(Spatial reasoning data)
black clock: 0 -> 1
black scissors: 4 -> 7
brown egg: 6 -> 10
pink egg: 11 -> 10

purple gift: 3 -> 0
...
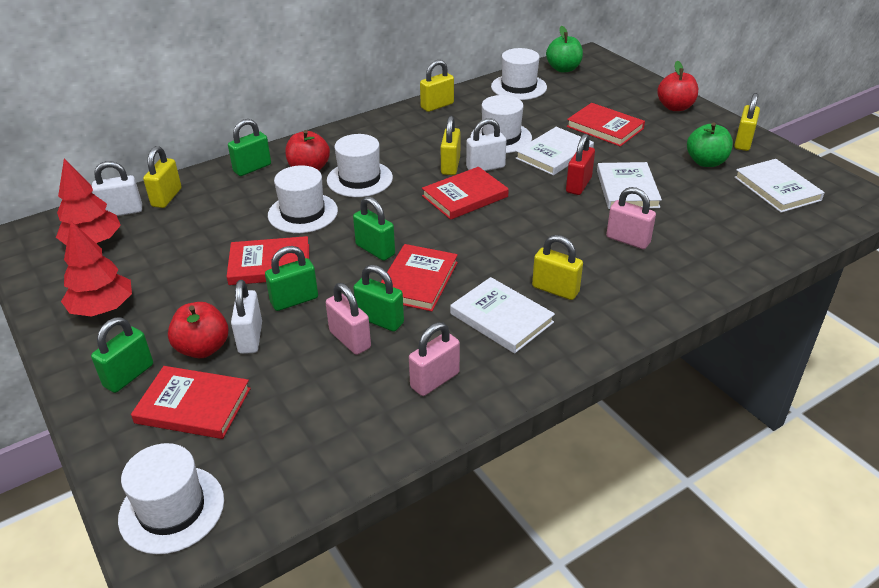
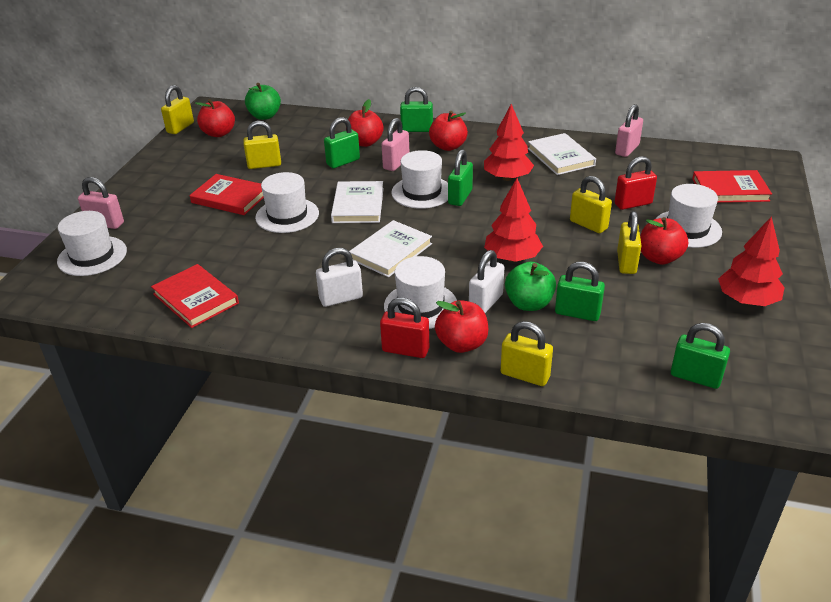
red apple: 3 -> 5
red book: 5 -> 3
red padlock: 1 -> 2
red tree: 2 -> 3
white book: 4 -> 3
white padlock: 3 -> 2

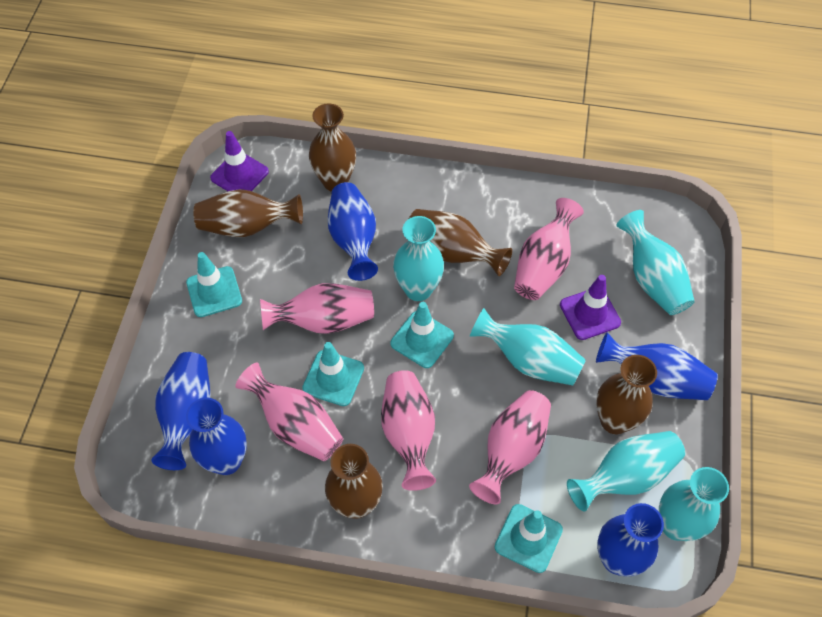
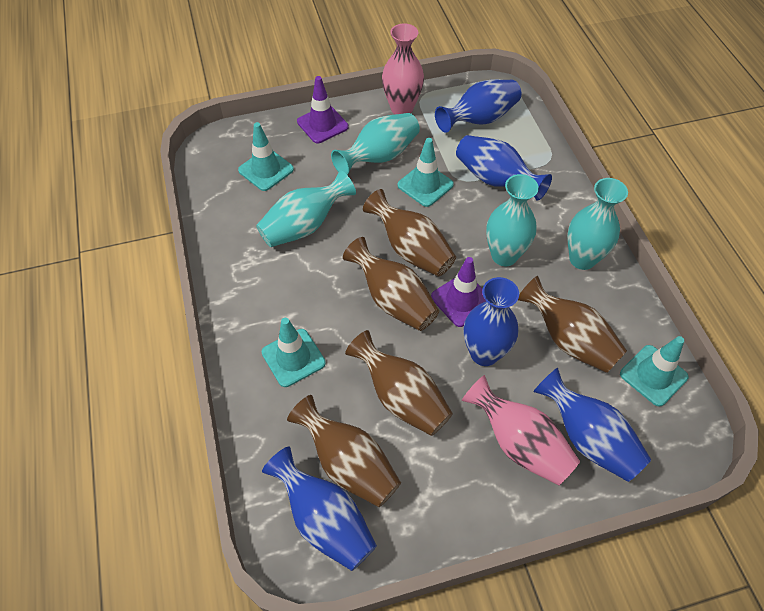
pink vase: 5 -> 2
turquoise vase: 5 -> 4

What the exercise asks → There is a line with "black scissors: 4 -> 7" and a line with "purple gift: 3 -> 0" above. Copy exactly those two lines and all lines between them, with nothing else.

Answer to this exercise →
black scissors: 4 -> 7
brown egg: 6 -> 10
pink egg: 11 -> 10

purple gift: 3 -> 0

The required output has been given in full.